Only the pictures are to be omitted; everything else in the listing must be reproduced exactly.

Source material:

- Opening Delimiter -

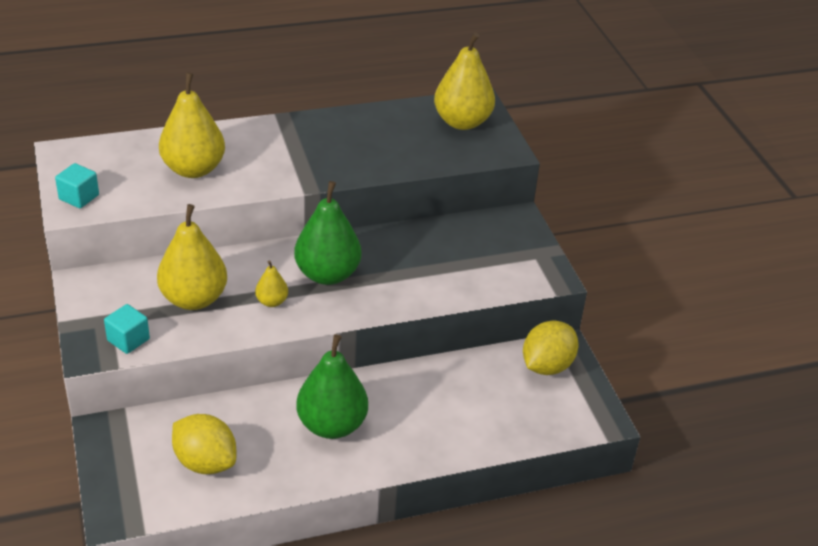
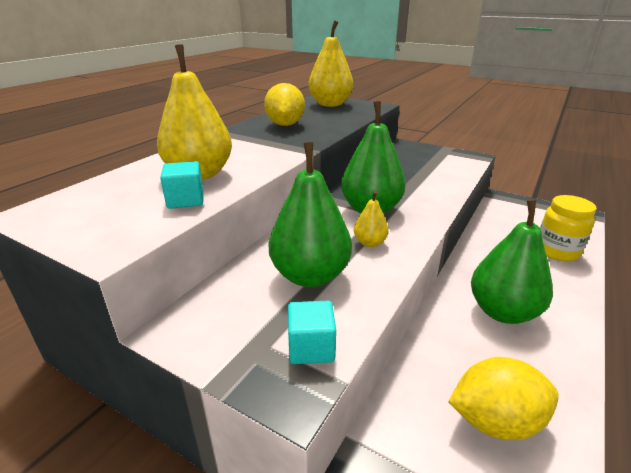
camera: 40 degrees left, 10 degrees down
(79, 197) = (106, 234): turquoise cube -> turquoise cube (186, 200)
(194, 299) = (310, 276): yellow pear -> green pear
(484, 425) = (557, 251): none -> yellow jar
(547, 366) = (513, 208): yellow lemon -> yellow lemon (285, 124)

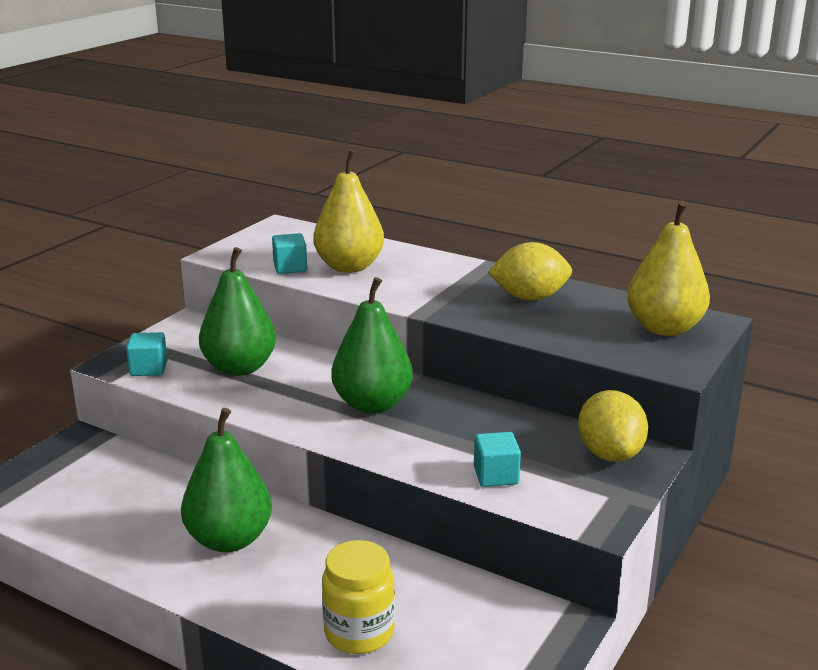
camera: 90 degrees right, 5 degrees down
(370, 243) = (292, 399): yellow pear -> none
(445, 175) = (496, 475): none -> turquoise cube
(495, 421) = (97, 502): yellow lemon -> yellow lemon (609, 454)

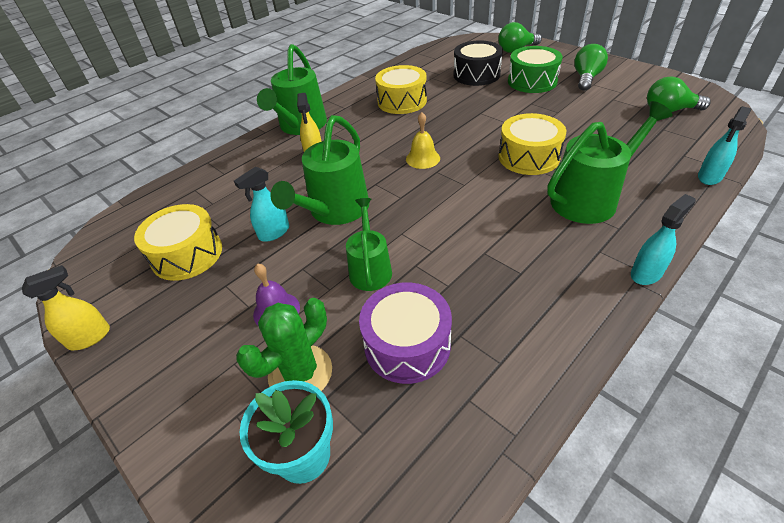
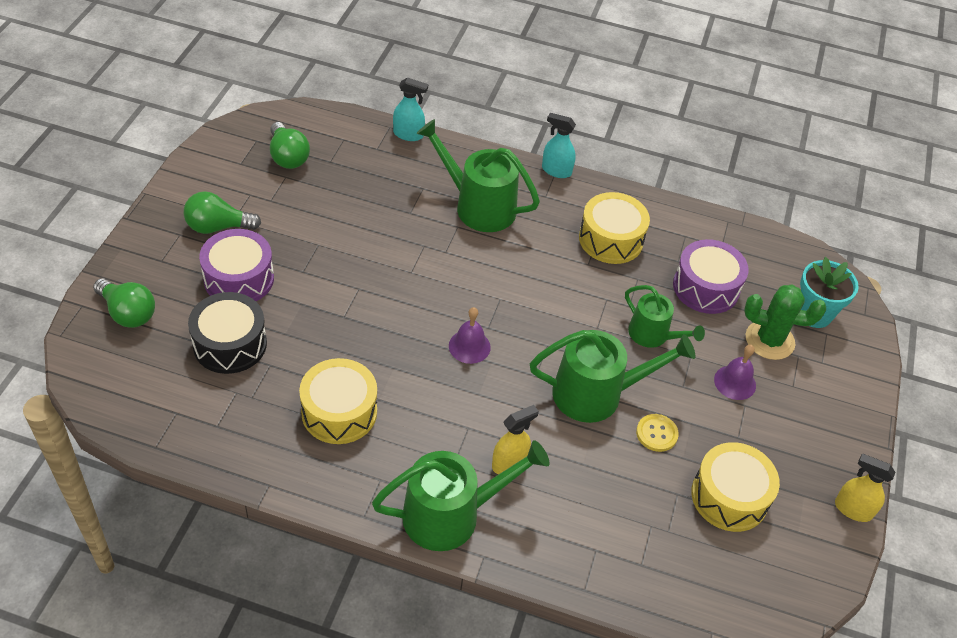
camera: 125 degrees left, 5 degrees up
(274, 232) = (656, 433): turquoise spray bottle -> yellow button
(370, 269) = (653, 335): green watering can -> green watering can turned 105 degrees counterclockwise
(423, 158) = (469, 346): yellow bell -> purple bell
(528, 157) = (427, 256): yellow drum -> yellow drum (611, 239)
(532, 81) = (239, 279): green drum -> purple drum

- Closing Delimiter -

Answer to this problem:
camera: 40 degrees left, 10 degrees down
(79, 197) = (106, 234): turquoise cube -> turquoise cube (186, 200)
(194, 299) = (310, 276): yellow pear -> green pear
(484, 425) = (557, 251): none -> yellow jar
(547, 366) = (513, 208): yellow lemon -> yellow lemon (285, 124)

camera: 90 degrees right, 5 degrees down
(370, 243) = (292, 399): yellow pear -> none
(445, 175) = (496, 475): none -> turquoise cube
(495, 421) = (97, 502): yellow lemon -> yellow lemon (609, 454)

camera: 125 degrees left, 5 degrees up
(274, 232) = (656, 433): turquoise spray bottle -> yellow button
(370, 269) = (653, 335): green watering can -> green watering can turned 105 degrees counterclockwise
(423, 158) = (469, 346): yellow bell -> purple bell
(528, 157) = (427, 256): yellow drum -> yellow drum (611, 239)
(532, 81) = (239, 279): green drum -> purple drum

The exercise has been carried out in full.